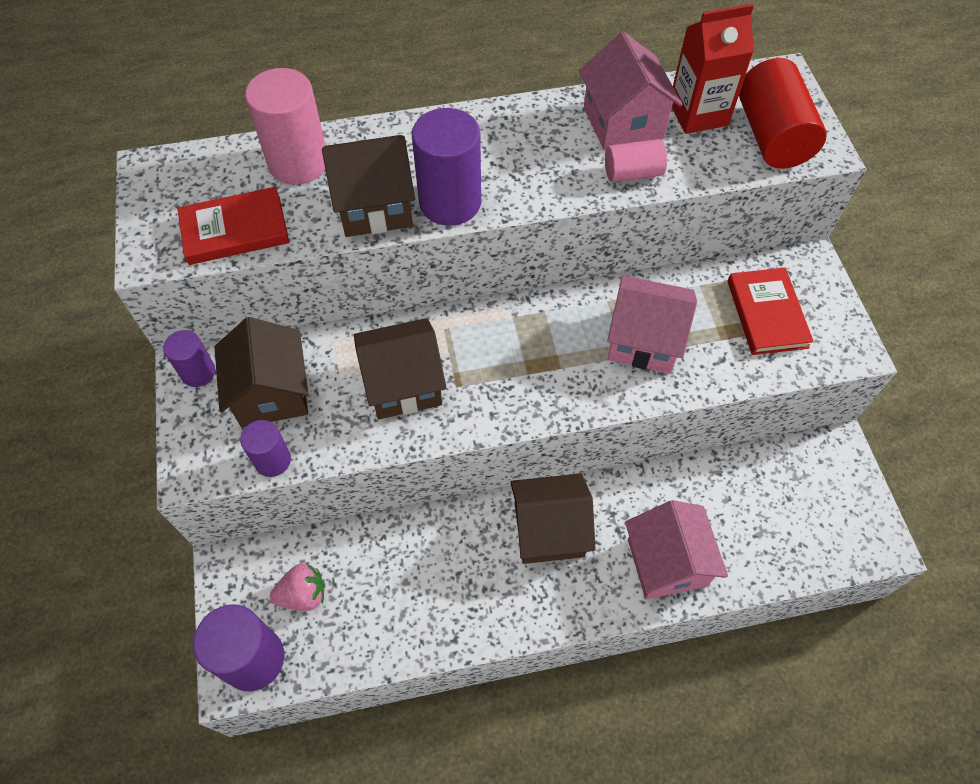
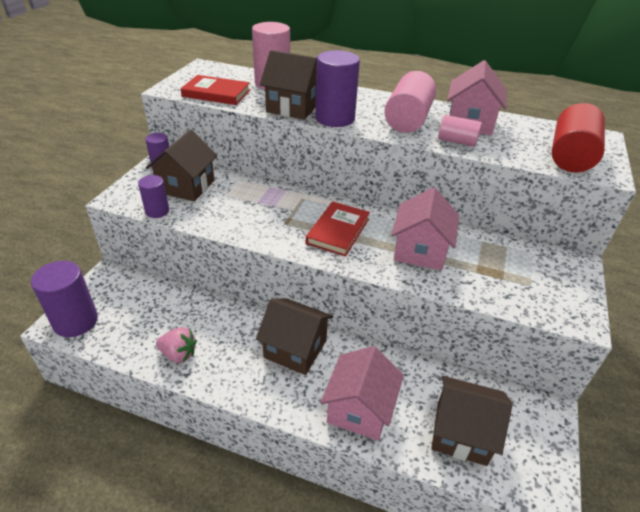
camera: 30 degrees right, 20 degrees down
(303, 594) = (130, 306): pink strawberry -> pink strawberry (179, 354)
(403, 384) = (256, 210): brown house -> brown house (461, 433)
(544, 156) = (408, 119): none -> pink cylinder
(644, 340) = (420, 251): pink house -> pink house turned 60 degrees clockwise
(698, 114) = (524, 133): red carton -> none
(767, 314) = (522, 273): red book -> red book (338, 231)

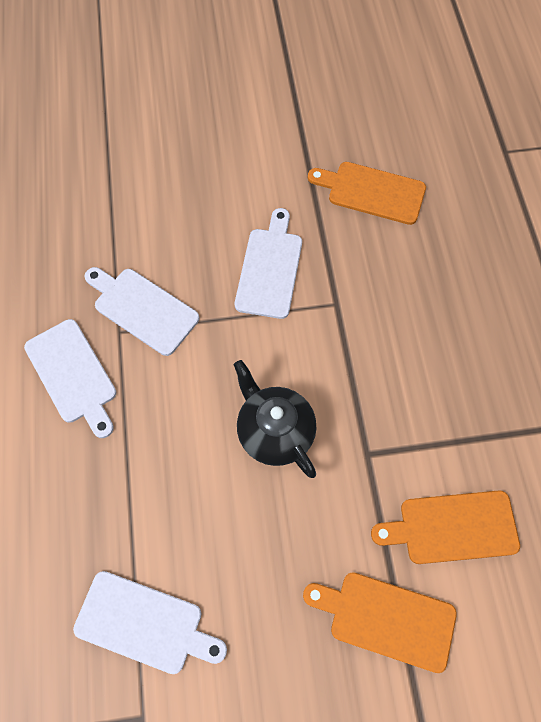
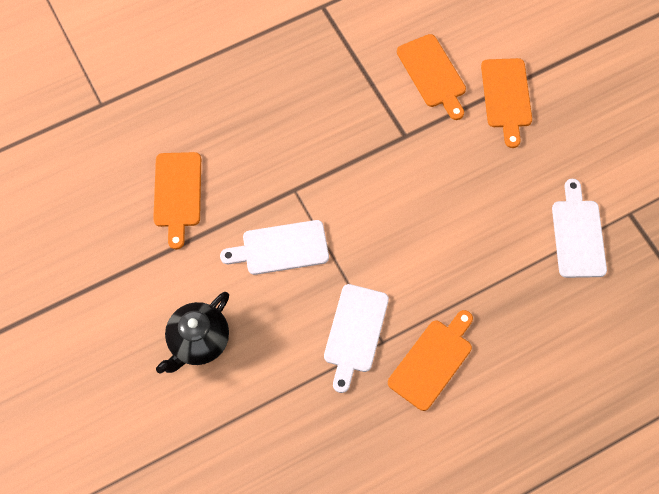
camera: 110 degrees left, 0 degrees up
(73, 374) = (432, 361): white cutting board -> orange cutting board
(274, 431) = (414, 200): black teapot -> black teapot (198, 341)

□ □ □ □ □ □ □

● About this task: Repeat the material exactly. Any picture in it should be dropped.

● Reply:
camera: 30 degrees right, 20 degrees down
(303, 594) = (130, 306): pink strawberry -> pink strawberry (179, 354)
(403, 384) = (256, 210): brown house -> brown house (461, 433)
(544, 156) = (408, 119): none -> pink cylinder
(644, 340) = (420, 251): pink house -> pink house turned 60 degrees clockwise
(698, 114) = (524, 133): red carton -> none
(767, 314) = (522, 273): red book -> red book (338, 231)

camera: 110 degrees left, 0 degrees up
(73, 374) = (432, 361): white cutting board -> orange cutting board
(274, 431) = (414, 200): black teapot -> black teapot (198, 341)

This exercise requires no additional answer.